■ What is needed
Copy every entry below verbatim, line for line.

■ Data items
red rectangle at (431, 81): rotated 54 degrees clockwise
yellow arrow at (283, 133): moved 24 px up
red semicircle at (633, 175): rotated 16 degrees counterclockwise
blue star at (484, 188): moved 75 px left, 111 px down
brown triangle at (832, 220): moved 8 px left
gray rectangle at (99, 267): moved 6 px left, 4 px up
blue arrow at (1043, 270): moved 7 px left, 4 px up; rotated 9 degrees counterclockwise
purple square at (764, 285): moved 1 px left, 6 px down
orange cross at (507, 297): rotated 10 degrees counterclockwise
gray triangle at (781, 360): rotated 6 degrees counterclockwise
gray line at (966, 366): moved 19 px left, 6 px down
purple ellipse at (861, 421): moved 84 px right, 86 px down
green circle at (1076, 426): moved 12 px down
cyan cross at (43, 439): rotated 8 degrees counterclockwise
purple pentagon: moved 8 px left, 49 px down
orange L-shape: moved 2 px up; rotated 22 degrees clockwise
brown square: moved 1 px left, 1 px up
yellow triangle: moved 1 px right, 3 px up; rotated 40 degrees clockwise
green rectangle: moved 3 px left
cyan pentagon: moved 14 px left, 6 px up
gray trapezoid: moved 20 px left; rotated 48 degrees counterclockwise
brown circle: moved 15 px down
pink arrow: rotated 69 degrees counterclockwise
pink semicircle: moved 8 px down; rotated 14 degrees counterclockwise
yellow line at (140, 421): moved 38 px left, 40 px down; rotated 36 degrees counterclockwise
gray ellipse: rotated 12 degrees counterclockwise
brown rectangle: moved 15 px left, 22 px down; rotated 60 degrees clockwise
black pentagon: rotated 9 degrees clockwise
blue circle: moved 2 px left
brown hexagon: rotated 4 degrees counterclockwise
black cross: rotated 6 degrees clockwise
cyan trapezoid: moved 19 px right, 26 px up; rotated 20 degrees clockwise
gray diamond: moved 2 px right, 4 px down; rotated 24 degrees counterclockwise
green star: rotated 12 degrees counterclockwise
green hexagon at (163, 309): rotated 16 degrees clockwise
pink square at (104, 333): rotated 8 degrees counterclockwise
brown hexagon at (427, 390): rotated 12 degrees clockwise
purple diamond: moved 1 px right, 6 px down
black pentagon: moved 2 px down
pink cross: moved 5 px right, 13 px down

■ Result
red rectangle at (431, 81): rotated 54 degrees clockwise
yellow arrow at (283, 133): moved 24 px up
red semicircle at (633, 175): rotated 16 degrees counterclockwise
blue star at (484, 188): moved 75 px left, 111 px down
brown triangle at (832, 220): moved 8 px left
gray rectangle at (99, 267): moved 6 px left, 4 px up
blue arrow at (1043, 270): moved 7 px left, 4 px up; rotated 9 degrees counterclockwise
purple square at (764, 285): moved 1 px left, 6 px down
orange cross at (507, 297): rotated 10 degrees counterclockwise
gray triangle at (781, 360): rotated 6 degrees counterclockwise
gray line at (966, 366): moved 19 px left, 6 px down
purple ellipse at (861, 421): moved 84 px right, 86 px down
green circle at (1076, 426): moved 12 px down
cyan cross at (43, 439): rotated 8 degrees counterclockwise
purple pentagon: moved 8 px left, 49 px down
orange L-shape: moved 2 px up; rotated 22 degrees clockwise
brown square: moved 1 px left, 1 px up
yellow triangle: moved 1 px right, 3 px up; rotated 40 degrees clockwise
green rectangle: moved 3 px left
cyan pentagon: moved 14 px left, 6 px up
gray trapezoid: moved 20 px left; rotated 48 degrees counterclockwise
brown circle: moved 15 px down
pink arrow: rotated 69 degrees counterclockwise
pink semicircle: moved 8 px down; rotated 14 degrees counterclockwise
yellow line at (140, 421): moved 38 px left, 40 px down; rotated 36 degrees counterclockwise
gray ellipse: rotated 12 degrees counterclockwise
brown rectangle: moved 15 px left, 22 px down; rotated 60 degrees clockwise
black pentagon: rotated 9 degrees clockwise
blue circle: moved 2 px left
brown hexagon: rotated 4 degrees counterclockwise
black cross: rotated 6 degrees clockwise
cyan trapezoid: moved 19 px right, 26 px up; rotated 20 degrees clockwise
gray diamond: moved 2 px right, 4 px down; rotated 24 degrees counterclockwise
green star: rotated 12 degrees counterclockwise
green hexagon at (163, 309): rotated 16 degrees clockwise
pink square at (104, 333): rotated 8 degrees counterclockwise
brown hexagon at (427, 390): rotated 12 degrees clockwise
purple diamond: moved 1 px right, 6 px down
black pentagon: moved 2 px down
pink cross: moved 5 px right, 13 px down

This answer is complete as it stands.